*About this exercise:* Should the word "duck" occur in a line of the records, copy that line.

*Excerpted records:*
━━━━━━

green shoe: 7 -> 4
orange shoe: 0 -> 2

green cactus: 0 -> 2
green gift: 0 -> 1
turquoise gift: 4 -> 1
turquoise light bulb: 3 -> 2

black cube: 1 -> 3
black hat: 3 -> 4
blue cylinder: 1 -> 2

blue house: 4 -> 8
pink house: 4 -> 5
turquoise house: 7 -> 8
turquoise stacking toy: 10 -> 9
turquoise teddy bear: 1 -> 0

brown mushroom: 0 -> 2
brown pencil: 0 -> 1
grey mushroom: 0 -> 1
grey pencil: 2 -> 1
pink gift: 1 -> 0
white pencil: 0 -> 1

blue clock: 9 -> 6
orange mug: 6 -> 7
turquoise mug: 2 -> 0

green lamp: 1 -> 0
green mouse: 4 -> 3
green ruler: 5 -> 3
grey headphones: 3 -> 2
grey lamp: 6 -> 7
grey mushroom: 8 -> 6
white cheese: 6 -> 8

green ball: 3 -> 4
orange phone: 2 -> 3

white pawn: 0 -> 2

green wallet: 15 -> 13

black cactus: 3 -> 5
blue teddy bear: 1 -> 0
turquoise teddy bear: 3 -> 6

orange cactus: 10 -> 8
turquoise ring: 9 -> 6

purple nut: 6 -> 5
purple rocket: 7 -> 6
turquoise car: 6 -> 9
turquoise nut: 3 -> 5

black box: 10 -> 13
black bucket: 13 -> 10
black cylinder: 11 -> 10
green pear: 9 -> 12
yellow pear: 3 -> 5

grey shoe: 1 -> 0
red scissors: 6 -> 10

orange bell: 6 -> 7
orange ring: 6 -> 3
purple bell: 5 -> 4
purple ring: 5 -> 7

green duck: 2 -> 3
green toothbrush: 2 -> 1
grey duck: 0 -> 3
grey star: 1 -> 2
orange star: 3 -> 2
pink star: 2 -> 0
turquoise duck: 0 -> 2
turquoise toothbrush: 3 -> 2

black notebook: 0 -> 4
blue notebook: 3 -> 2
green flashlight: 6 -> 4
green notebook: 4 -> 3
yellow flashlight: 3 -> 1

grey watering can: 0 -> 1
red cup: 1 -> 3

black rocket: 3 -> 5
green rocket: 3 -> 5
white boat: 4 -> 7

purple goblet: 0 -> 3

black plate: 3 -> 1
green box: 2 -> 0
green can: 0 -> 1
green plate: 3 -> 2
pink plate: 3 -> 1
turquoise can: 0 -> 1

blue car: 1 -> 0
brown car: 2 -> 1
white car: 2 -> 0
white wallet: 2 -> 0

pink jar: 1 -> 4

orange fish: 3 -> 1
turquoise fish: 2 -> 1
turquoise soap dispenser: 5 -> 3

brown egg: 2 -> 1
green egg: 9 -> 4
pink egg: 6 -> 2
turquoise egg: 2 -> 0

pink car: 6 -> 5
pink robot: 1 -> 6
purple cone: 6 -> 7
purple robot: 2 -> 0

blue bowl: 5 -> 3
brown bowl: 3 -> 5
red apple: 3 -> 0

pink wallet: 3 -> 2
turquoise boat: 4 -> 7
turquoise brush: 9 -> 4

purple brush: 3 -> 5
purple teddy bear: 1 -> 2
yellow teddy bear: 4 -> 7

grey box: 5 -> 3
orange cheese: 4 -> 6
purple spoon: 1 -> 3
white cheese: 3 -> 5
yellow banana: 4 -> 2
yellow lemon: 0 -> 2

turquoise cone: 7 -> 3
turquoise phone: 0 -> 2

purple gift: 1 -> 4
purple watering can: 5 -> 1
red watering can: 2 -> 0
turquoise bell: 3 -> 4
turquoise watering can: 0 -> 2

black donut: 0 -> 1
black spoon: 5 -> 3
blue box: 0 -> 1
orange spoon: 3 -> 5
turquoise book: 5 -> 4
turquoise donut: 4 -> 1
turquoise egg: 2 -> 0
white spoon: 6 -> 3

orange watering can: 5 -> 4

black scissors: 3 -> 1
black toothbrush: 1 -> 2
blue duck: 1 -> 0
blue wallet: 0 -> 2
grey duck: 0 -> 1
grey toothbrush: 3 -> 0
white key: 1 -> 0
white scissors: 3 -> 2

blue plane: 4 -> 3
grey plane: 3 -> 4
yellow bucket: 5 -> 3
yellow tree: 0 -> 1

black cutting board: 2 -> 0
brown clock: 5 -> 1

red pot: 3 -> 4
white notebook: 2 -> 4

━━━━━━

*Solution to this task:*
green duck: 2 -> 3
grey duck: 0 -> 3
turquoise duck: 0 -> 2
blue duck: 1 -> 0
grey duck: 0 -> 1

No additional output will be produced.